■ **WORK TO BE COMPLETED**
Write out the data below in full, unchanged, minus the images.

■ **THE DATA**
• • •

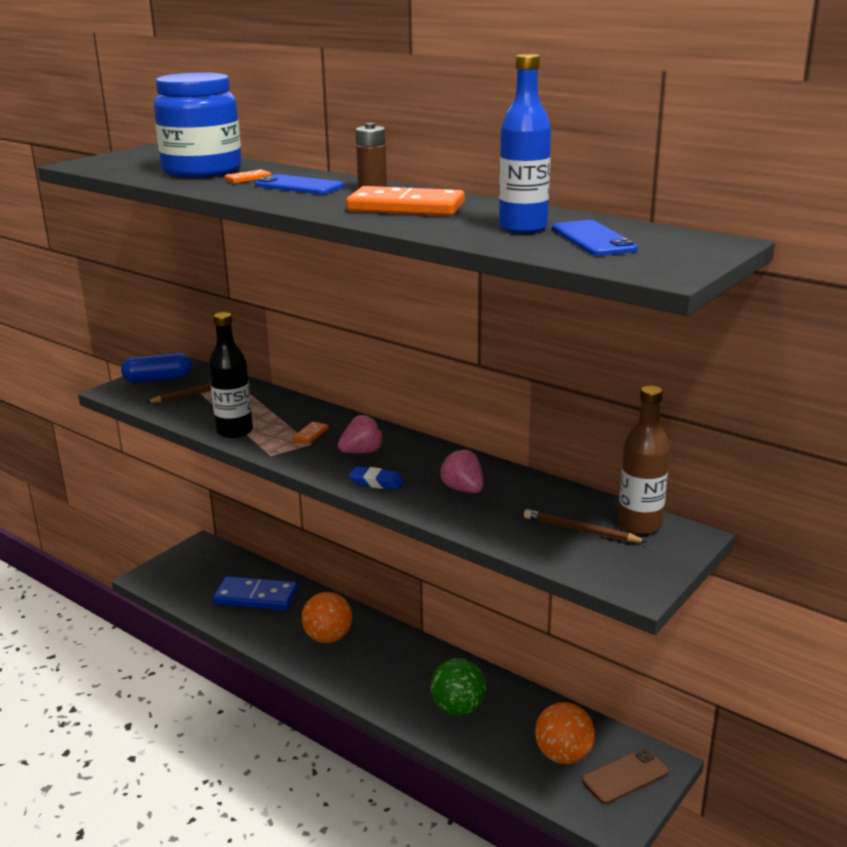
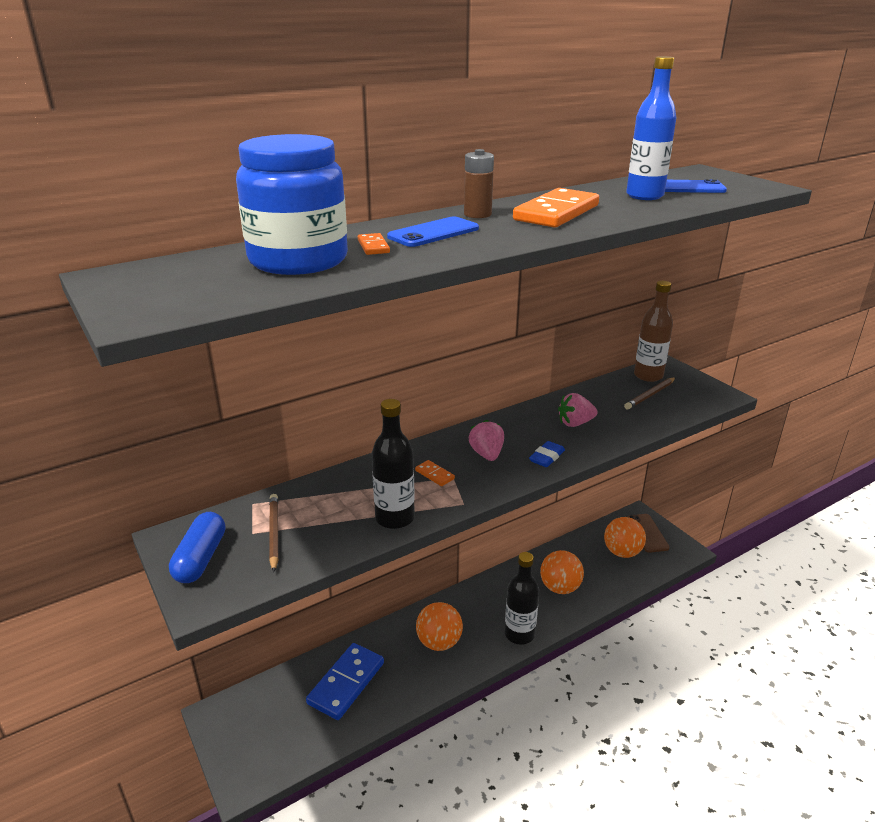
camera: 70 degrees left, 5 degrees up
(365, 689) = (519, 634): none -> black bottle
(458, 708) = (560, 587): green ball -> orange ball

• • •

■ **WRITTEN ANSWER**
camera: 70 degrees left, 5 degrees up
(365, 689) = (519, 634): none -> black bottle
(458, 708) = (560, 587): green ball -> orange ball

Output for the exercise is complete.